■ **TASK TO CARRY OUT**
An exact transcription of all the entries is needed; pictures stay out.

■ **DATASET RECORDS**
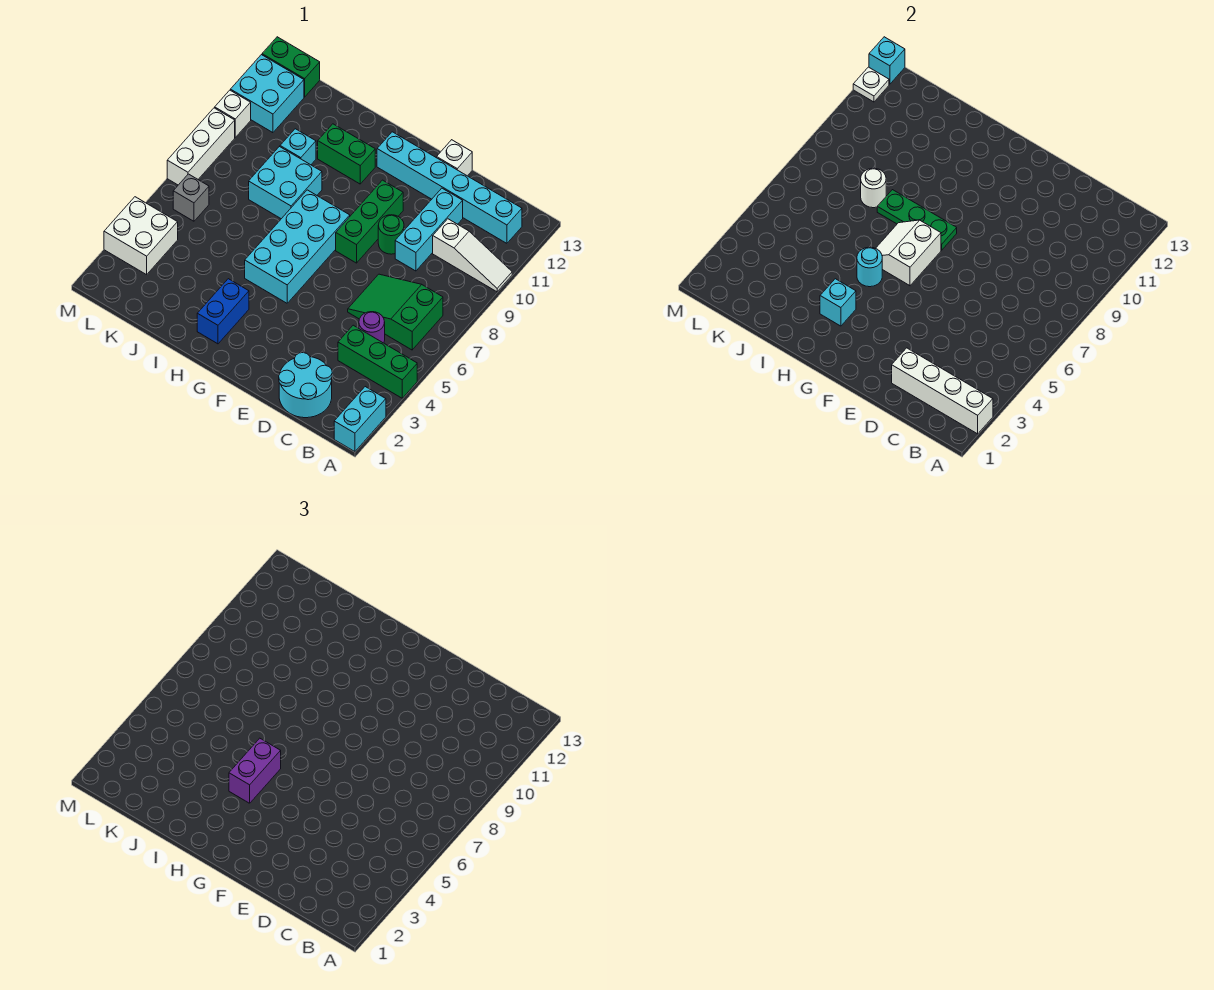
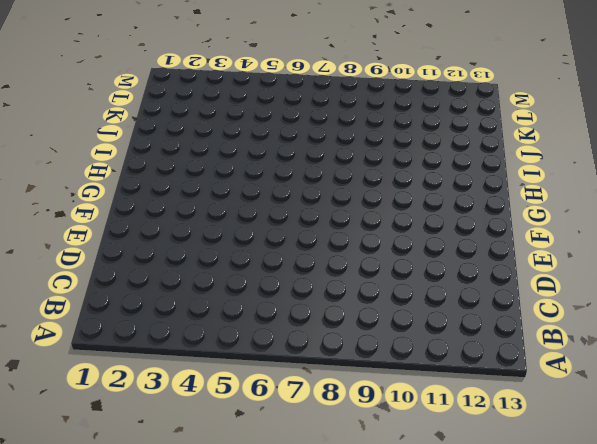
none -> cyan brick A1:A2 level 1
none -> green brick A4:C4 level 1
none -> white slope A10:C10 level 1 top C
none -> green slope B6:D7 level 1 top B

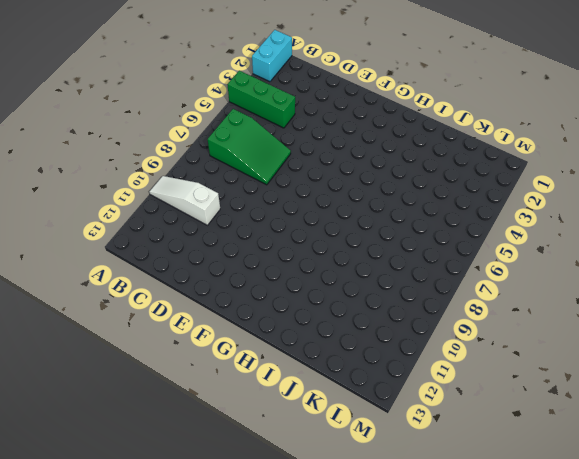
none -> cyan brick B12:G12 level 1
none -> cyan round brick C1:D2 level 1
none -> purple round brick C5 level 1
none -> cyan brick D9:D11 level 1

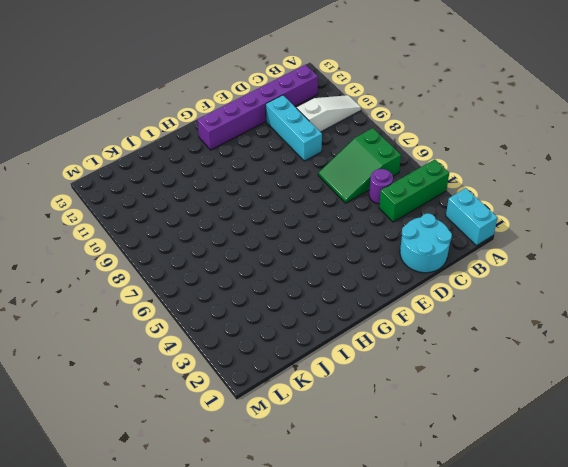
purple brick B12:G12 level 1 -> cyan brick B12:G12 level 1
none -> green round brick E9 level 1
none -> white brick E13 level 1
none -> green brick F8:F10 level 1
none -> cyan brick G5:H8 level 1

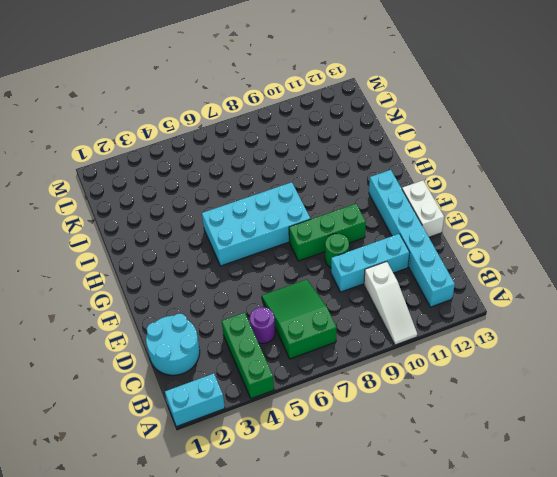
white brick E13:F13 level 1 -> white brick E13 level 1
none -> blue brick H2:H3 level 1
none -> green brick H11:I11 level 1
none -> cyan brick I8:J9 level 1
none -> cyan brick J10 level 1

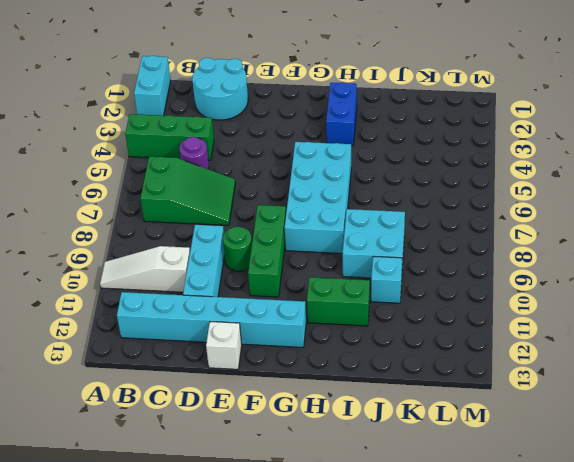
none -> white brick L3:M4 level 1
none -> grey brick L6 level 1
none -> cyan brick L11:M12 level 1
none -> green brick L13:M13 level 1

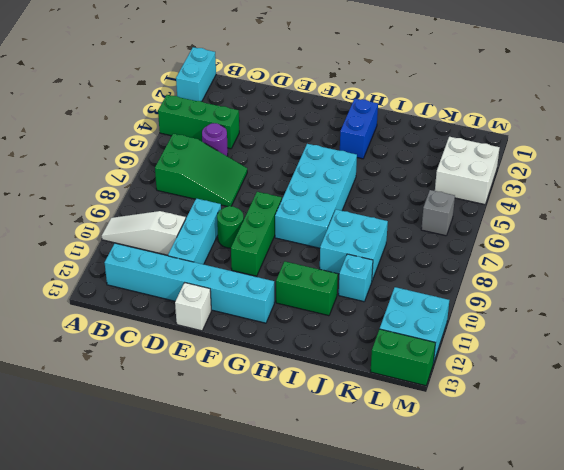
none -> cyan round brick C1:D2 level 1
none -> white brick M7:M9 level 1
none -> white brick M10 level 1
none -> white brick A2:D2 level 2

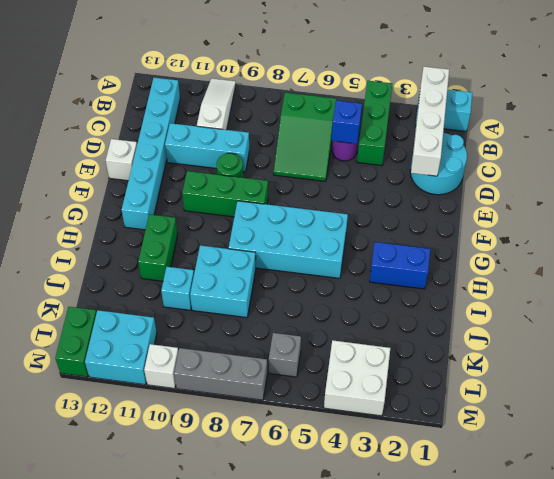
blue brick C5 level 2 -> none
grey brick M7:M9 level 1 -> white brick M7:M9 level 1
none -> white slope G6:H7 level 2 top G
none -> green plate G8:I8 level 2
none -> cyan brick H3 level 2
none -> cyan round brick H5 level 2

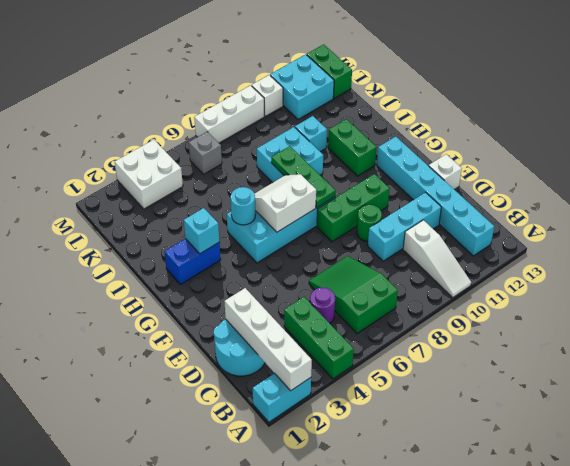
none -> white round brick J8 level 2
none -> white plate M12 level 2
none -> cyan brick M13 level 2
none -> purple brick H4:H5 level 3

■ **SOLUTION**
none -> cyan brick A1:A2 level 1
none -> green brick A4:C4 level 1
none -> white slope A10:C10 level 1 top C
none -> green slope B6:D7 level 1 top B

none -> cyan brick B12:G12 level 1
none -> cyan round brick C1:D2 level 1
none -> purple round brick C5 level 1
none -> cyan brick D9:D11 level 1

purple brick B12:G12 level 1 -> cyan brick B12:G12 level 1
none -> green round brick E9 level 1
none -> white brick E13 level 1
none -> green brick F8:F10 level 1
none -> cyan brick G5:H8 level 1

white brick E13:F13 level 1 -> white brick E13 level 1
none -> blue brick H2:H3 level 1
none -> green brick H11:I11 level 1
none -> cyan brick I8:J9 level 1
none -> cyan brick J10 level 1

none -> white brick L3:M4 level 1
none -> grey brick L6 level 1
none -> cyan brick L11:M12 level 1
none -> green brick L13:M13 level 1

none -> cyan round brick C1:D2 level 1
none -> white brick M7:M9 level 1
none -> white brick M10 level 1
none -> white brick A2:D2 level 2

blue brick C5 level 2 -> none
grey brick M7:M9 level 1 -> white brick M7:M9 level 1
none -> white slope G6:H7 level 2 top G
none -> green plate G8:I8 level 2
none -> cyan brick H3 level 2
none -> cyan round brick H5 level 2

none -> white round brick J8 level 2
none -> white plate M12 level 2
none -> cyan brick M13 level 2
none -> purple brick H4:H5 level 3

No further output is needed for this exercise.